Task.
All records must be restated word for word.

Collected data.
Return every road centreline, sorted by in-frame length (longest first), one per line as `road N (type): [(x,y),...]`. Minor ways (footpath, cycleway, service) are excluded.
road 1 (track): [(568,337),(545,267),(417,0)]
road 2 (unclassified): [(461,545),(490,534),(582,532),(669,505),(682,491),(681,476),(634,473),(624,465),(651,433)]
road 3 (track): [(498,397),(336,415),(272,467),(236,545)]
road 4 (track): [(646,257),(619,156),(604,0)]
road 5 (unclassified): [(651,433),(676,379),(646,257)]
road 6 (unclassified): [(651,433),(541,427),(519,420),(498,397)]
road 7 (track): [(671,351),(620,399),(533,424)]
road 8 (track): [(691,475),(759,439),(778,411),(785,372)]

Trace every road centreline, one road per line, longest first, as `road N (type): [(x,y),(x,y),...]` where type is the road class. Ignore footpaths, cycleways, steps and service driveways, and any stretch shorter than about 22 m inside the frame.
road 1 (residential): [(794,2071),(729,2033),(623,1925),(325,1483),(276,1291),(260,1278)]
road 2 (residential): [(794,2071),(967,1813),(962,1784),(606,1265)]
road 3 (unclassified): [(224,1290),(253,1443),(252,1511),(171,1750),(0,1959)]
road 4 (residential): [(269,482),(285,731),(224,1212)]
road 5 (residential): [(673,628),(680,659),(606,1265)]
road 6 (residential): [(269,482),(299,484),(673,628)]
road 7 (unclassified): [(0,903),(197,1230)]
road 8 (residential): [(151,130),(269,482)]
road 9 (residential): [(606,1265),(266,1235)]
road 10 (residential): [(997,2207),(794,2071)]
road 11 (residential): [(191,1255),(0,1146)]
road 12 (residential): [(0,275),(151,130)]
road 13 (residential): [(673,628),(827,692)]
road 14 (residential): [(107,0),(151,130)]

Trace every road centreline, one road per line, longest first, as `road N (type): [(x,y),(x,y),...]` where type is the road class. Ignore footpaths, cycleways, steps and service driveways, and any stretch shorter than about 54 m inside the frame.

Exercise output.
Return every road centreline, sorted by in-frame length (longest first), one per line as `road N (type): [(x,y),...]`. Minor ways (footpath, cycleway, service) are excluded.
road 1 (track): [(568,337),(545,267),(417,0)]
road 2 (unclassified): [(461,545),(490,534),(582,532),(669,505),(682,491),(681,476),(634,473),(624,465),(651,433)]
road 3 (track): [(498,397),(336,415),(272,467),(236,545)]
road 4 (track): [(646,257),(619,156),(604,0)]
road 5 (unclassified): [(651,433),(676,379),(646,257)]
road 6 (unclassified): [(651,433),(541,427),(519,420),(498,397)]
road 7 (track): [(671,351),(620,399),(533,424)]
road 8 (track): [(691,475),(759,439),(778,411),(785,372)]

Trace every road centreline, one road per line, longest first, as `road N (type): [(x,y),(x,y),...]` where type is the road class. Ignore footpaths, cycleways, steps and service driveways, and any stretch shorter than about 22 m inside the frame.
road 1 (residential): [(794,2071),(729,2033),(623,1925),(325,1483),(276,1291),(260,1278)]
road 2 (residential): [(794,2071),(967,1813),(962,1784),(606,1265)]
road 3 (unclassified): [(224,1290),(253,1443),(252,1511),(171,1750),(0,1959)]
road 4 (residential): [(269,482),(285,731),(224,1212)]
road 5 (residential): [(673,628),(680,659),(606,1265)]
road 6 (residential): [(269,482),(299,484),(673,628)]
road 7 (unclassified): [(0,903),(197,1230)]
road 8 (residential): [(151,130),(269,482)]
road 9 (residential): [(606,1265),(266,1235)]
road 10 (residential): [(997,2207),(794,2071)]
road 11 (residential): [(191,1255),(0,1146)]
road 12 (residential): [(0,275),(151,130)]
road 13 (residential): [(673,628),(827,692)]
road 14 (residential): [(107,0),(151,130)]

Trace every road centreline, one road per line, longest first, as `road N (type): [(x,y),(x,y),...]` where type is the road class. Ignore footpaths, cycleways, steps and service driveways, and any stretch shorter than about 54 m inside the frame.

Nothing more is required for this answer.